Content starts

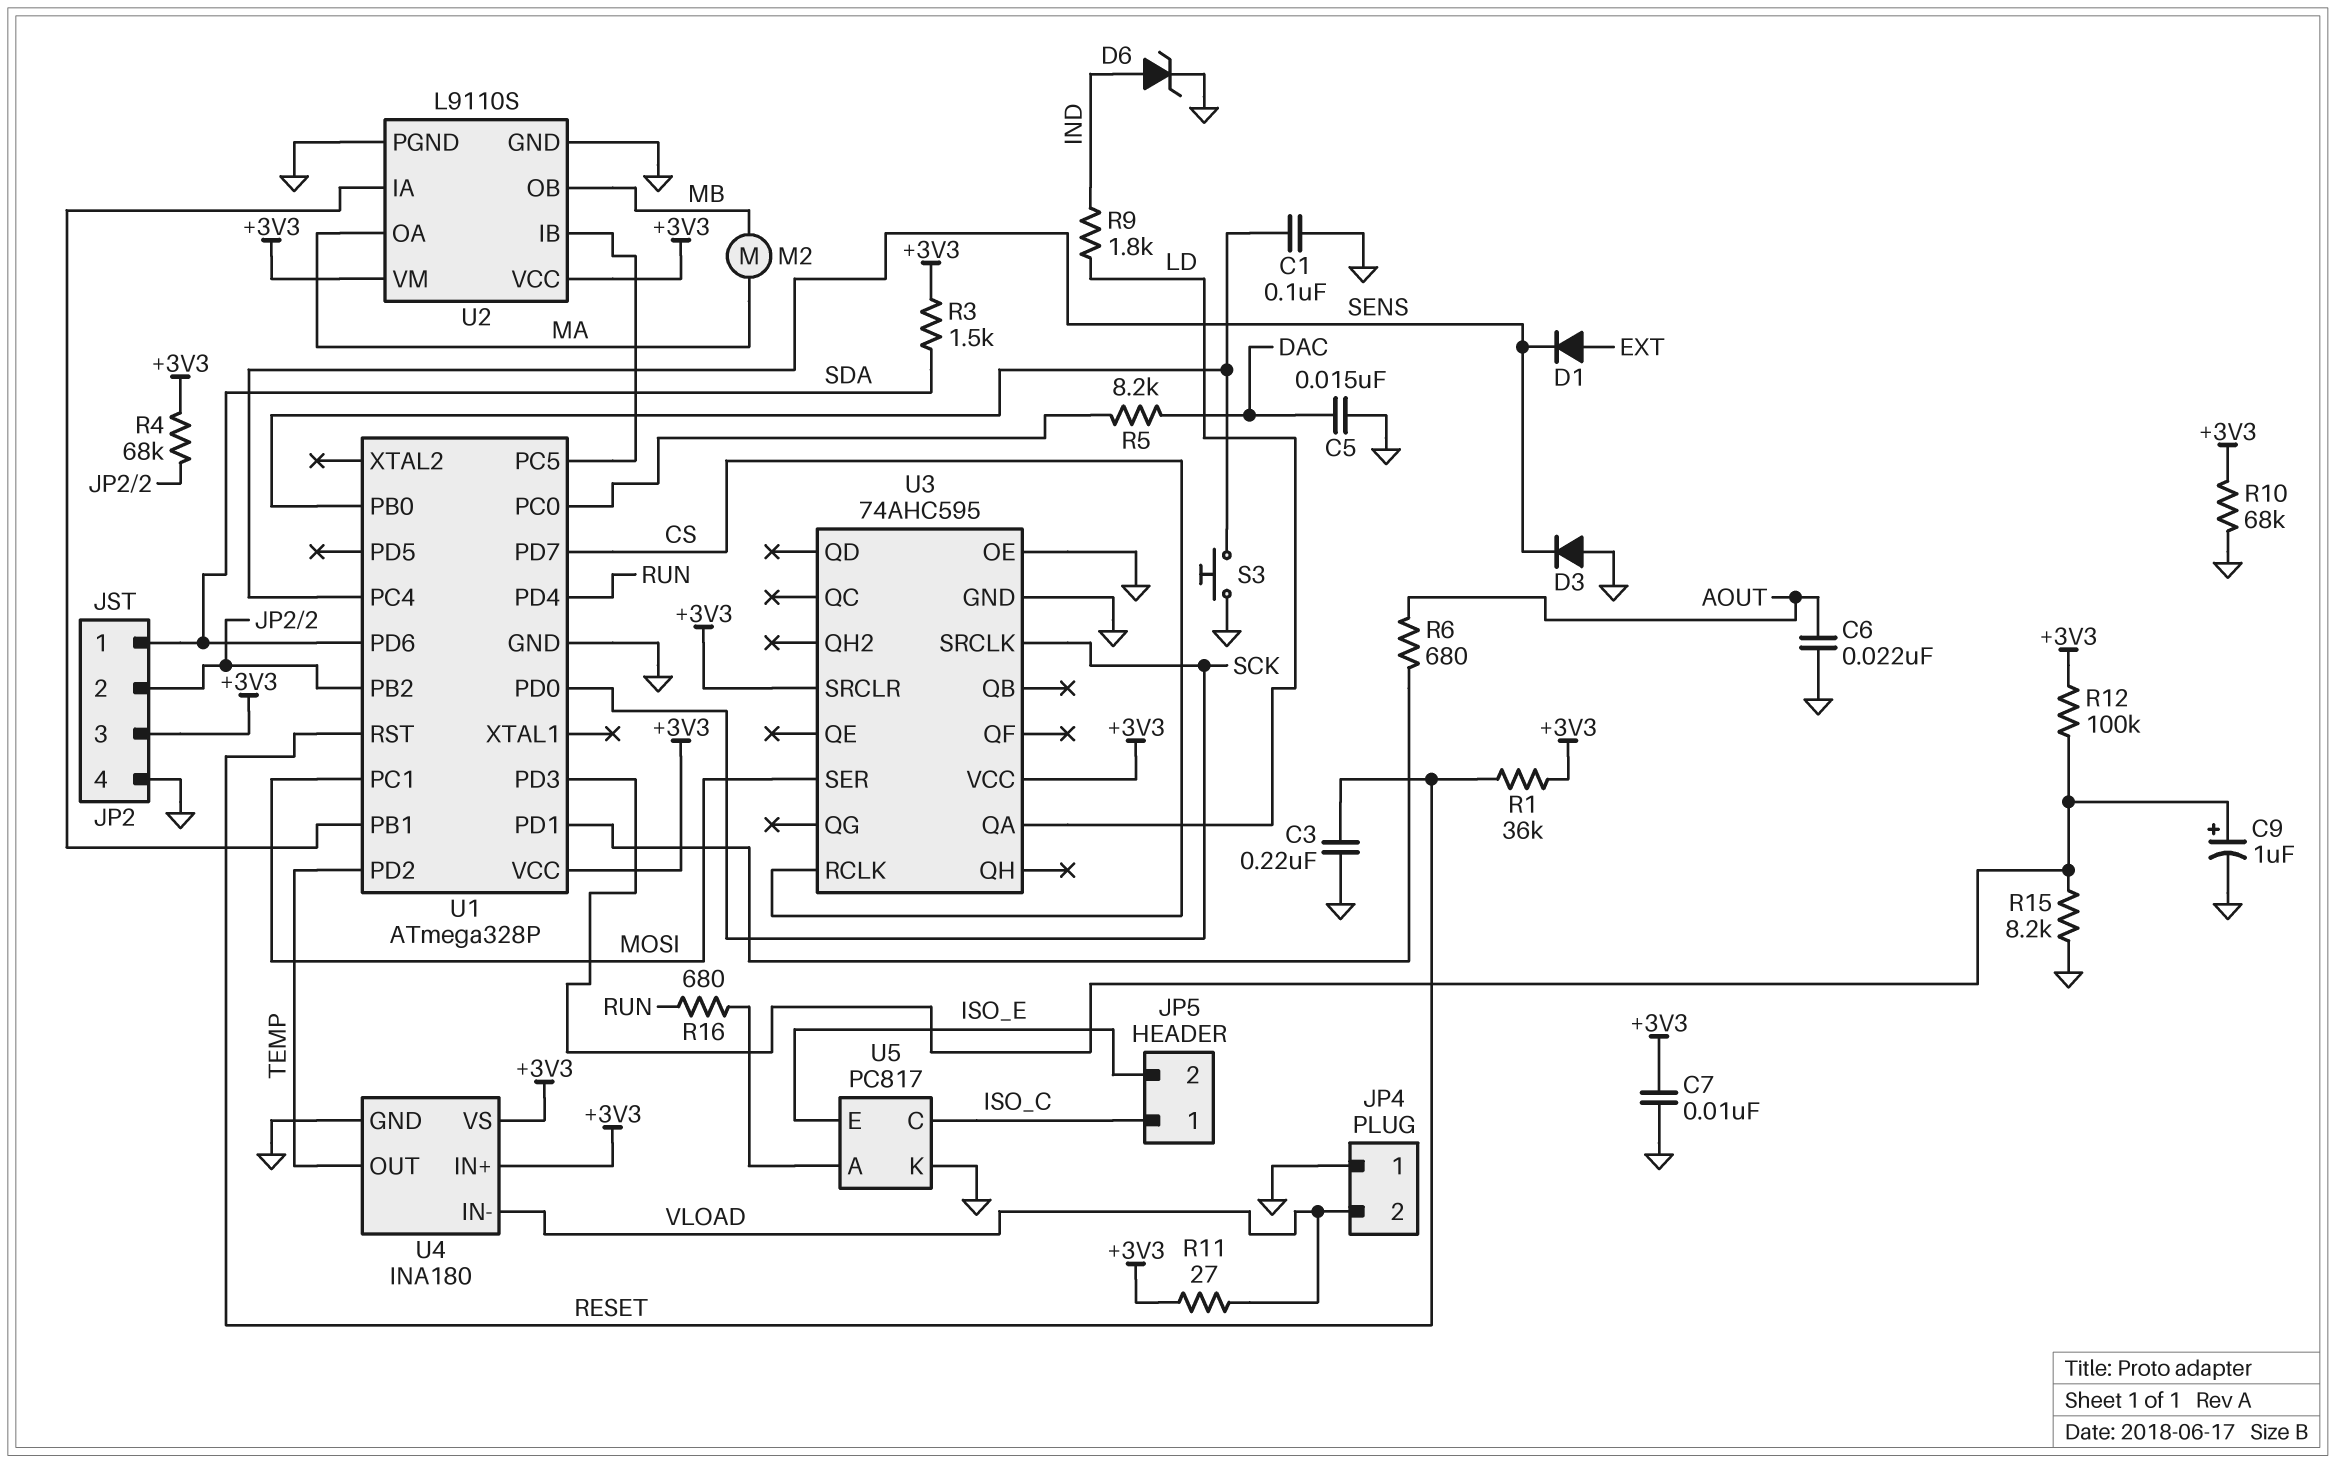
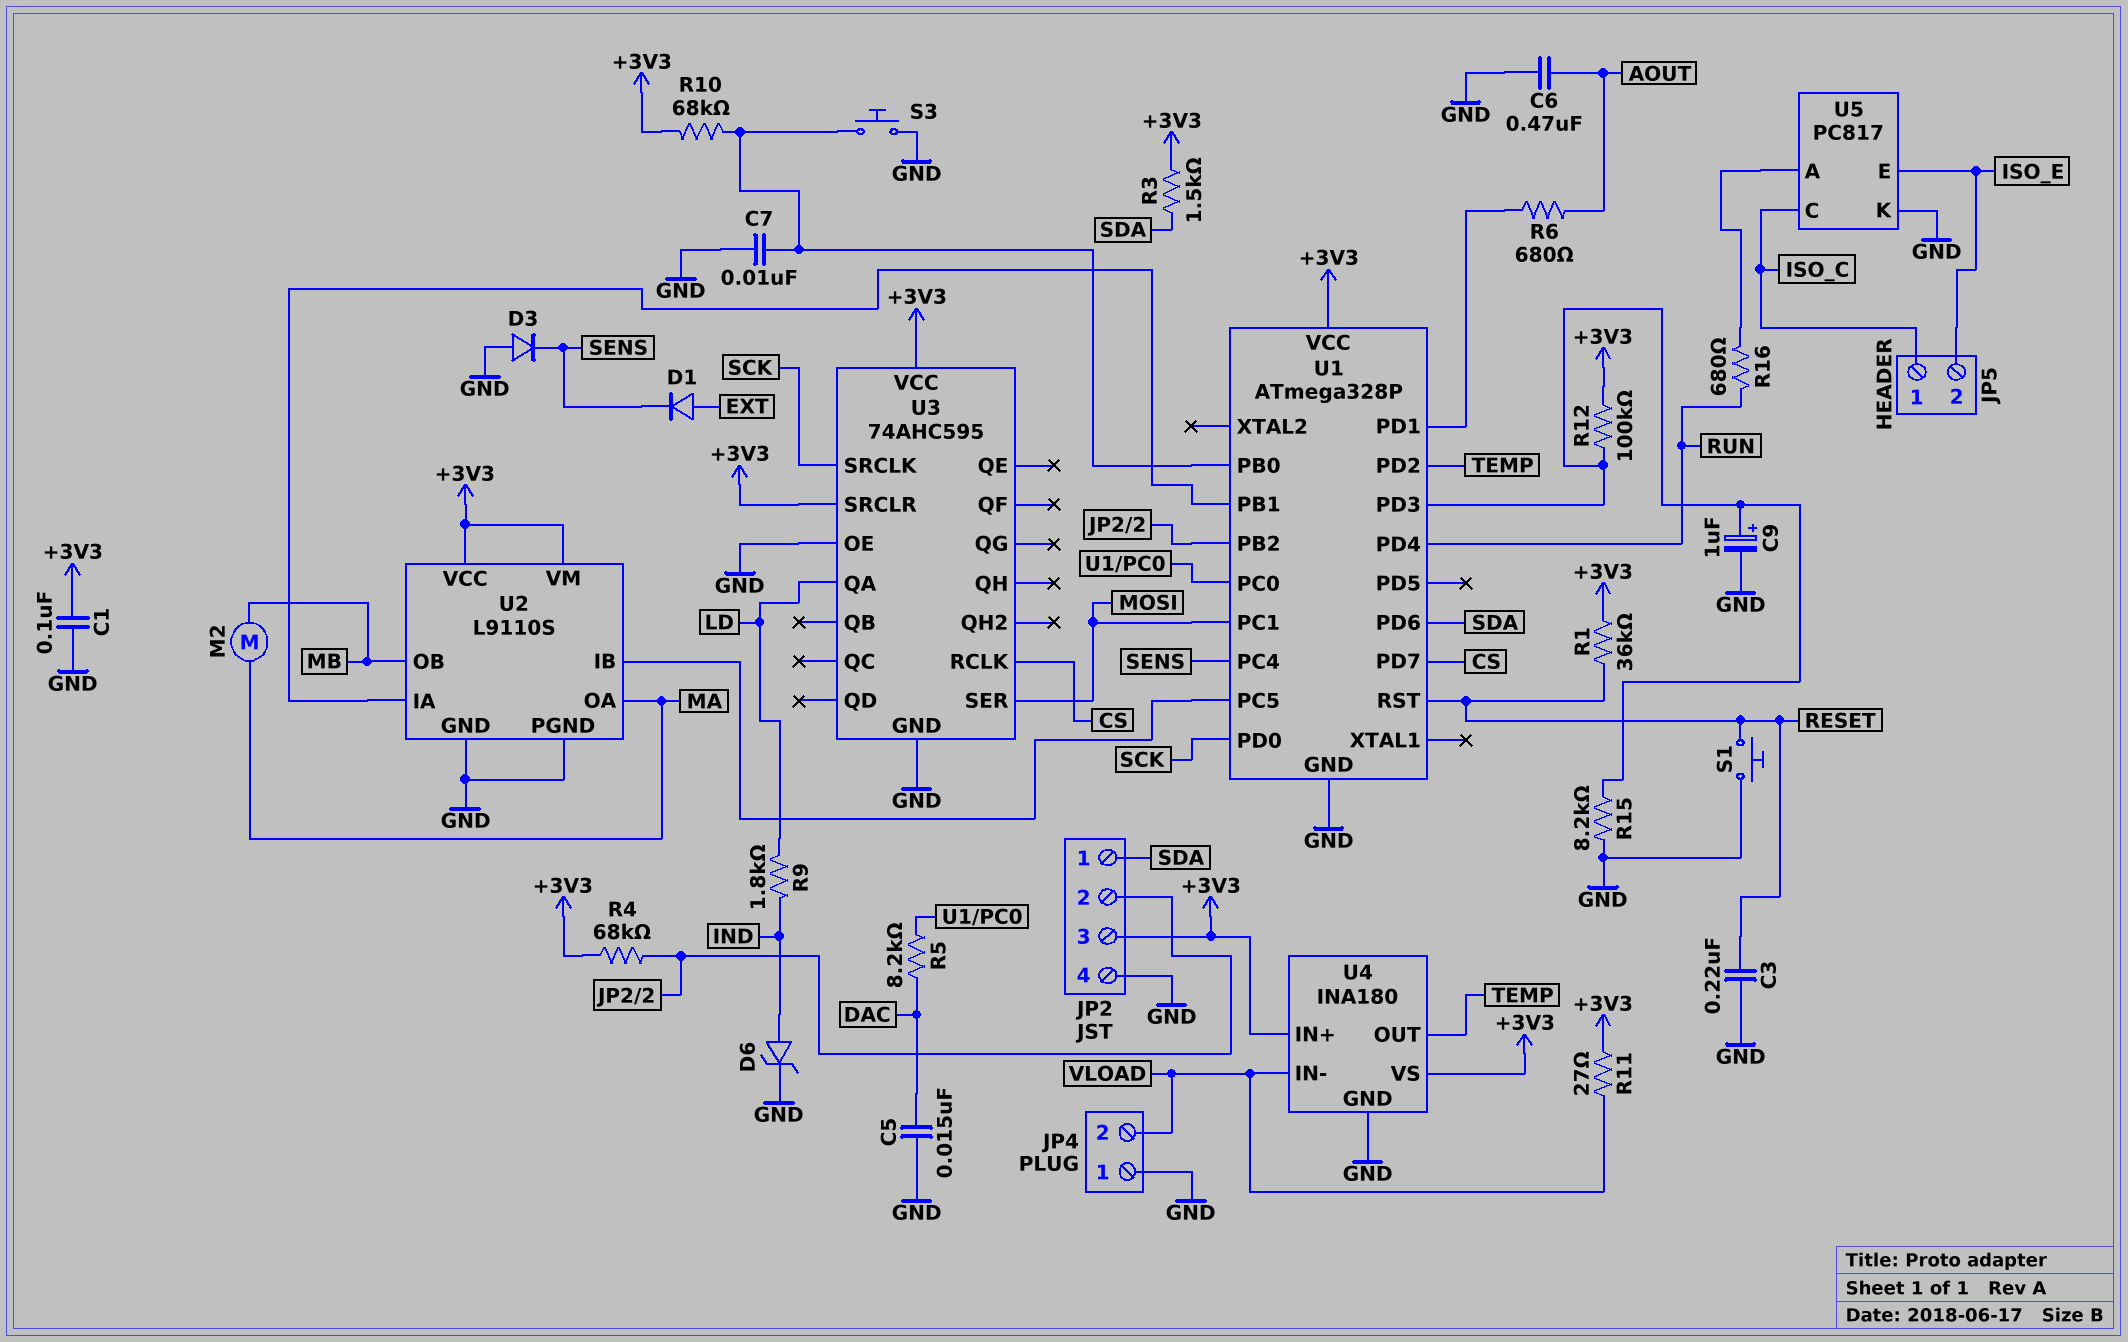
C1: 100nF (GND, U1/PB0) -> 100nF (+3V3, GND)
C6: 22nF (AOUT, GND) -> 470nF (AOUT, GND)
C7: 10nF (+3V3, GND) -> 10nF (GND, U1/PB0)
R10: 68k (+3V3, GND) -> 68k (+3V3, U1/PB0)
S1: none -> button (GND, RESET)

Content ends

### Exercise requirements
Leave the images out and give the rest of the data again exactly.

### Task answer
C1: 100nF (GND, U1/PB0) -> 100nF (+3V3, GND)
C6: 22nF (AOUT, GND) -> 470nF (AOUT, GND)
C7: 10nF (+3V3, GND) -> 10nF (GND, U1/PB0)
R10: 68k (+3V3, GND) -> 68k (+3V3, U1/PB0)
S1: none -> button (GND, RESET)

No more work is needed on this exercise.